Each line of the data below that includes the string "fish" must be copied.

**** Working data ****

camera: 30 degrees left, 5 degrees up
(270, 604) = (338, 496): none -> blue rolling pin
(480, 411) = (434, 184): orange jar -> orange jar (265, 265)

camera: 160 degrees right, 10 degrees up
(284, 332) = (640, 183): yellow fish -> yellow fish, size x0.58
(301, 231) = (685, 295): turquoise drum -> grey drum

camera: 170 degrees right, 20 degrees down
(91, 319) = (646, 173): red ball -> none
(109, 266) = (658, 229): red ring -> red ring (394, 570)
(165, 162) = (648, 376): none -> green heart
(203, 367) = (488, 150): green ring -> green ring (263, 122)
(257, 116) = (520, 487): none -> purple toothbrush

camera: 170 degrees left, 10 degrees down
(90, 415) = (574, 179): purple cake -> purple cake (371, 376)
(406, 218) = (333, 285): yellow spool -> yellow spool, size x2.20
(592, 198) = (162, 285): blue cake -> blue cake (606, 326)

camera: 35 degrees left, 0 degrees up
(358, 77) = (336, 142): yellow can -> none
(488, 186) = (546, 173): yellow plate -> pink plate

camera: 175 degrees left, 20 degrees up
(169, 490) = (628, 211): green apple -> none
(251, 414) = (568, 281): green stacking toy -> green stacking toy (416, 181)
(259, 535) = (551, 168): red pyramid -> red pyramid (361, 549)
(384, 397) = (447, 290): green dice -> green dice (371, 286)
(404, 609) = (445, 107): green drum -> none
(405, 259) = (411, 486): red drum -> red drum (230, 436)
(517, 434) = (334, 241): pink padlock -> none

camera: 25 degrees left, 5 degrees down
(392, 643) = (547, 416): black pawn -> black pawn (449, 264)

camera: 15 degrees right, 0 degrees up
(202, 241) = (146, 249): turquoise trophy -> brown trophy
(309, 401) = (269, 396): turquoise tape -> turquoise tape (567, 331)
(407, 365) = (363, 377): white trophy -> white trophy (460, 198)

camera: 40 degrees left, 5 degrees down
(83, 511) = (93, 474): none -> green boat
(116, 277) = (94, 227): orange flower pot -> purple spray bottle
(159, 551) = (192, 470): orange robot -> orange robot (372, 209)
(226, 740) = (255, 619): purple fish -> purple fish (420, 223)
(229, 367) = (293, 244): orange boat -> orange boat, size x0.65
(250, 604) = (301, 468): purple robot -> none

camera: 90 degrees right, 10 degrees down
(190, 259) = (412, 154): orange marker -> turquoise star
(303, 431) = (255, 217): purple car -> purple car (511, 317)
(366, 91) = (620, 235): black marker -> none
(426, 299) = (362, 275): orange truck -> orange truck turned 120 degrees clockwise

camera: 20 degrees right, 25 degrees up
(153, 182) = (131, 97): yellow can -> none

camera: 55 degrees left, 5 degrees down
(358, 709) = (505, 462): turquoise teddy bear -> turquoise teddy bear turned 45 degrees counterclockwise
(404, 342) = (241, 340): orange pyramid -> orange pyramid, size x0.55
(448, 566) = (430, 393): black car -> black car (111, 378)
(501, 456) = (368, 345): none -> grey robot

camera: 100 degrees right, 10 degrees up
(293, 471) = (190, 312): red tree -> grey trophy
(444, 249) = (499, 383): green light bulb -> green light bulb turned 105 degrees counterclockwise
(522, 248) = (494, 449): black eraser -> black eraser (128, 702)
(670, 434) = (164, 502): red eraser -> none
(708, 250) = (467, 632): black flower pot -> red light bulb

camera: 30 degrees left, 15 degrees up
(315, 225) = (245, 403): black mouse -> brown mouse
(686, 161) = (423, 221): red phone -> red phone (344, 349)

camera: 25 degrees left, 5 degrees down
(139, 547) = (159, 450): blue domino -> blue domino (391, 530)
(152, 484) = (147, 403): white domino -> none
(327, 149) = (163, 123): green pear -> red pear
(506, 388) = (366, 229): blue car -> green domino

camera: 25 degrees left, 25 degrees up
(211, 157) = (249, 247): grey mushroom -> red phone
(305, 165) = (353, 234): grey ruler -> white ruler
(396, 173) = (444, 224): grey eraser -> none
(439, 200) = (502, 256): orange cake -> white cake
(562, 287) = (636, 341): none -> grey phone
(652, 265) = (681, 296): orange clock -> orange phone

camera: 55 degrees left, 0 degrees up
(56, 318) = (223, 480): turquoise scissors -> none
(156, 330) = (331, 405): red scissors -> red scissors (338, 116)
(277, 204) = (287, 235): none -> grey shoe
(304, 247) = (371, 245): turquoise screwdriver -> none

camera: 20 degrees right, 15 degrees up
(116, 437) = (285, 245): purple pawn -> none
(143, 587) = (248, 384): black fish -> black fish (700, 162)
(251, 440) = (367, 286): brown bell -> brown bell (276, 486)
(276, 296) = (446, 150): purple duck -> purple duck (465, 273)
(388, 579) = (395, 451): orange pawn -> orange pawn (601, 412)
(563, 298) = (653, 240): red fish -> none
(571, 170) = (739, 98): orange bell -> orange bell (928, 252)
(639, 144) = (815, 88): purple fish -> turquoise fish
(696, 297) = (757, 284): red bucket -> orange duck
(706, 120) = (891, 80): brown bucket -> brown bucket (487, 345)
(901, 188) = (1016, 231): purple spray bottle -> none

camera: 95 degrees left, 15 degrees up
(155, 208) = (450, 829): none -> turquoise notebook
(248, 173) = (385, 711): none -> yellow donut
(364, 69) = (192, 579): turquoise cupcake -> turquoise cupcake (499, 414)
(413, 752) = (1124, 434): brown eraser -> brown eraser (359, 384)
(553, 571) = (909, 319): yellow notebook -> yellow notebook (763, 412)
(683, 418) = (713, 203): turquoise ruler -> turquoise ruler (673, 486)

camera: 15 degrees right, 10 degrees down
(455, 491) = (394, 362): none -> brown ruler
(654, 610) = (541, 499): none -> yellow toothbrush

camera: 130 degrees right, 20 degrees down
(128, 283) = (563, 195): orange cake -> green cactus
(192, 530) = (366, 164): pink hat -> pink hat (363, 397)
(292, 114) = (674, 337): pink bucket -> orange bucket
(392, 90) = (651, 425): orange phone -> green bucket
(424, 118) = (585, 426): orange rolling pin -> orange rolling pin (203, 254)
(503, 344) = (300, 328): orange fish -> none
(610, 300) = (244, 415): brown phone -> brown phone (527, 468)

****

* [Task solution]
(284, 332) = (640, 183): yellow fish -> yellow fish, size x0.58
(226, 740) = (255, 619): purple fish -> purple fish (420, 223)
(143, 587) = (248, 384): black fish -> black fish (700, 162)
(563, 298) = (653, 240): red fish -> none
(639, 144) = (815, 88): purple fish -> turquoise fish
(503, 344) = (300, 328): orange fish -> none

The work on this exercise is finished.